## [Information given]
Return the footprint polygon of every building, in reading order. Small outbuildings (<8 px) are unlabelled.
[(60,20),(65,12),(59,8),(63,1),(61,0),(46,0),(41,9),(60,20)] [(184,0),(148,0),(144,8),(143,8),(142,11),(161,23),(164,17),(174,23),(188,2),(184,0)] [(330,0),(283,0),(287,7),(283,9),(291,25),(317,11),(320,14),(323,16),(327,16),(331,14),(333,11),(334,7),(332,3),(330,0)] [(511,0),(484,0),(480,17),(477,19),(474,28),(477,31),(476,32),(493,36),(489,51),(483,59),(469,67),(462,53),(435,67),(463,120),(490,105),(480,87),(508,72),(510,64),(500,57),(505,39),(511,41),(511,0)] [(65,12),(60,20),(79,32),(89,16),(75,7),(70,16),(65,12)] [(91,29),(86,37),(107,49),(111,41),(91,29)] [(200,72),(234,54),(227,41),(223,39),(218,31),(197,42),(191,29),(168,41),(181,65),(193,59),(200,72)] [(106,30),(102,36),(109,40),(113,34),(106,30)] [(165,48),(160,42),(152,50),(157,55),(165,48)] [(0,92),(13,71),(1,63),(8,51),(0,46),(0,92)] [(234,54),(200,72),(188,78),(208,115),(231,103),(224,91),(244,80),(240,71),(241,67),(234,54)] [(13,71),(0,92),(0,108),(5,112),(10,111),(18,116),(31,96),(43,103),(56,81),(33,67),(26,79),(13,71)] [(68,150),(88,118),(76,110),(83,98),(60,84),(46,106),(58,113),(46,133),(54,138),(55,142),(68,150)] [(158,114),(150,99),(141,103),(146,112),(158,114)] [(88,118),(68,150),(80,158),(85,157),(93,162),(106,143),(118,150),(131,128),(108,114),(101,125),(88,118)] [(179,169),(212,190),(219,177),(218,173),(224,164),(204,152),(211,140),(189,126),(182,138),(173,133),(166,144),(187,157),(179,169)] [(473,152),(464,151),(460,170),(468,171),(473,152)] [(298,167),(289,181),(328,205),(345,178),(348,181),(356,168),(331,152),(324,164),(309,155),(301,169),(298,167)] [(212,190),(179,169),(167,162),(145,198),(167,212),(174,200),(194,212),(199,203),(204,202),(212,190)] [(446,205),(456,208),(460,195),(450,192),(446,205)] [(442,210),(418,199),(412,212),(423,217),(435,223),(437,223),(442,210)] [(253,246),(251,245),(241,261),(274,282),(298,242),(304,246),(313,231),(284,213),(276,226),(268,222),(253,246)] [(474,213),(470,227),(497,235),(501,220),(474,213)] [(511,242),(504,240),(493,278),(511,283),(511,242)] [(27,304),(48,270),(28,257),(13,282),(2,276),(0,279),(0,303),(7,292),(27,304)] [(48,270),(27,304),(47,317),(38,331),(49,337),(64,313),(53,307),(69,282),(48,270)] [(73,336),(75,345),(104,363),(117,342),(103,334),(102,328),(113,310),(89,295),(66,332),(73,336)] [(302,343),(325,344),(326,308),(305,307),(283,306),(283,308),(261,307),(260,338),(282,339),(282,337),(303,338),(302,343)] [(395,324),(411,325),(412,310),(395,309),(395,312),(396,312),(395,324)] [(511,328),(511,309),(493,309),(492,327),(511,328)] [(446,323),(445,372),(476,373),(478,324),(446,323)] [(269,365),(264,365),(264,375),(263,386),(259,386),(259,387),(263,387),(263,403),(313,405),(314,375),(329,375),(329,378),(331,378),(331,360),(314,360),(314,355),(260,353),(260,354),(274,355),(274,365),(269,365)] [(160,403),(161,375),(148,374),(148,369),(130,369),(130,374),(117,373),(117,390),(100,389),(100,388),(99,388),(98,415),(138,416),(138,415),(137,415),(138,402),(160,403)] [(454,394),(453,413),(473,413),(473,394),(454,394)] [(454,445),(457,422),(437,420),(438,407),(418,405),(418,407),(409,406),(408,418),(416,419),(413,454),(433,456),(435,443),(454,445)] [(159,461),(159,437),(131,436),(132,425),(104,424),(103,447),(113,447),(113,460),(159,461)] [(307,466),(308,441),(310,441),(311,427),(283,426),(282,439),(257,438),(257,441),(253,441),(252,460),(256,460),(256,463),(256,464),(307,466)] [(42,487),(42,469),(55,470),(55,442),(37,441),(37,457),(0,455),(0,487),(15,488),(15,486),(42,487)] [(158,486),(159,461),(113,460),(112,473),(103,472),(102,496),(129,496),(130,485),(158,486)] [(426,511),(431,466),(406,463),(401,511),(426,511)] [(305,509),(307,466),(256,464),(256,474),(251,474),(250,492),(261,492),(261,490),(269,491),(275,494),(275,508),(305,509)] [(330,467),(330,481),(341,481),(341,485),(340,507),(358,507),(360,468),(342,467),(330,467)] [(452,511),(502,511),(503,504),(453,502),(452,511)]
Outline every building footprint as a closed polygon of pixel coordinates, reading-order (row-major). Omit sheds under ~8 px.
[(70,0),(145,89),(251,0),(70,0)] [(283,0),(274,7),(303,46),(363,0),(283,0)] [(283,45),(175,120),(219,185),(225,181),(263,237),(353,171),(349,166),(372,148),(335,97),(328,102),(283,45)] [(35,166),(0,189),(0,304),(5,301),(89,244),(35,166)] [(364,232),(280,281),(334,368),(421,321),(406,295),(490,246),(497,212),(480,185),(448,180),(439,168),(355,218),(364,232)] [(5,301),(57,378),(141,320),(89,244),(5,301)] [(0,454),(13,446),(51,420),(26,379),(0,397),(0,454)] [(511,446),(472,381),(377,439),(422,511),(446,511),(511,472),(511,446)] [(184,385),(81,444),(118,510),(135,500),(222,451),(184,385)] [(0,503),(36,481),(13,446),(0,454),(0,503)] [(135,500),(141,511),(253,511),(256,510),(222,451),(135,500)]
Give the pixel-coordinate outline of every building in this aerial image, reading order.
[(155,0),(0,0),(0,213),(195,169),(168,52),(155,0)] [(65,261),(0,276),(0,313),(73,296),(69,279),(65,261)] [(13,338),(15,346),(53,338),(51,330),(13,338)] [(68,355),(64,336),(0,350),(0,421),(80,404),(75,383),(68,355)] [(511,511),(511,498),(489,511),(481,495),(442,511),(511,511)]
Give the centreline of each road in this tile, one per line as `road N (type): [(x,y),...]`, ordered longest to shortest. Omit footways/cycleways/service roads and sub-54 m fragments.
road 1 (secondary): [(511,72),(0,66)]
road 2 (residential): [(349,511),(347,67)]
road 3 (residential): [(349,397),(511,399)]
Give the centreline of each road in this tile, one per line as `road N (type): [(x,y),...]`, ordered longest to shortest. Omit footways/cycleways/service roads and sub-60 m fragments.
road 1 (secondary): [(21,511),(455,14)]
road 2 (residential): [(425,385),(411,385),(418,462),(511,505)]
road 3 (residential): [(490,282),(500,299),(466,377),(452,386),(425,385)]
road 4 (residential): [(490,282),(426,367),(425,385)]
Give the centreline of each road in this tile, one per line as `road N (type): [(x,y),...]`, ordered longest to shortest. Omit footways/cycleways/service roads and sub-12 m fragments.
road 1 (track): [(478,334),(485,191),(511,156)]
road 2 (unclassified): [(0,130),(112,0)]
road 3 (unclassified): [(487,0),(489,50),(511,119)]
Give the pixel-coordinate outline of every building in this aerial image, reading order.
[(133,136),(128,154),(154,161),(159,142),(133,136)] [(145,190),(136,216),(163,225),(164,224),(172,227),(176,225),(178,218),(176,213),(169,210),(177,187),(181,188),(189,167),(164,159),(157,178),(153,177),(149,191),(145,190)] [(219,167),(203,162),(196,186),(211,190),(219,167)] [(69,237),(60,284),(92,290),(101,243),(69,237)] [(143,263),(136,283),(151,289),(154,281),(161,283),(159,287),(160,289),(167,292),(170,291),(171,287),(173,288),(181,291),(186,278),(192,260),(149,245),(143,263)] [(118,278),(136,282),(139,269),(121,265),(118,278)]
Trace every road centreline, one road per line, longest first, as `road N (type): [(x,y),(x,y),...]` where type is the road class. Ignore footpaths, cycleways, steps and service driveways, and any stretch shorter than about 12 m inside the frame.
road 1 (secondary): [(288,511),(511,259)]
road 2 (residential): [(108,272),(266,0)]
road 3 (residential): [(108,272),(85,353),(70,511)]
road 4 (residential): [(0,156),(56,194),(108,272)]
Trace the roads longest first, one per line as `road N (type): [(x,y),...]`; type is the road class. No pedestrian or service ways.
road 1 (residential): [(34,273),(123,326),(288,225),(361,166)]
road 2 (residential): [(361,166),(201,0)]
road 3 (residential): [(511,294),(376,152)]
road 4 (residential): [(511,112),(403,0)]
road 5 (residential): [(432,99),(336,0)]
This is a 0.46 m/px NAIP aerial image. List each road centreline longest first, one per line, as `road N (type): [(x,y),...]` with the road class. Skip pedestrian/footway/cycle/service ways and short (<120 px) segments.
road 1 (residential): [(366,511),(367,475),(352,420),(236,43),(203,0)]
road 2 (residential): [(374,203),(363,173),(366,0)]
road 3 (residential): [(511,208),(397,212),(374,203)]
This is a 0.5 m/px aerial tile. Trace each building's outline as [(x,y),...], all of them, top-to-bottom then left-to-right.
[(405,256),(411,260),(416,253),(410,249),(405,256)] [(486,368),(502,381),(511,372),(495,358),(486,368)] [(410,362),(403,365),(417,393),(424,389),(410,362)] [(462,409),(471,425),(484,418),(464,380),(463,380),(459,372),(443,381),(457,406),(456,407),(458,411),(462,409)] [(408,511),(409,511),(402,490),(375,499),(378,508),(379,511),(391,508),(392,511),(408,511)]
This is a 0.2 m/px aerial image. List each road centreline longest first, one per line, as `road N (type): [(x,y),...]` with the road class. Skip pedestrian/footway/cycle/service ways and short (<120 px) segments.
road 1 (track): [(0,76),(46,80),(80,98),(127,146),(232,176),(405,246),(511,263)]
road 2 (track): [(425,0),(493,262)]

## [Written exercise]
Put the lines above into a Markdown table with the columns Number and Entry, starting at the line that contains "This is a 0.2" and ending at the last line. Leave out any blank lines.

## [Solution]
| Number | Entry |
|---|---|
| 1 | This is a 0.2 m/px aerial image. List each road centreline longest first, one per line, as `road N (type): [(x,y),...]` with the road class. Skip pedestrian/footway/cycle/service ways and short (<120 px) segments. |
| 2 | road 1 (track): [(0,76),(46,80),(80,98),(127,146),(232,176),(405,246),(511,263)] |
| 3 | road 2 (track): [(425,0),(493,262)] |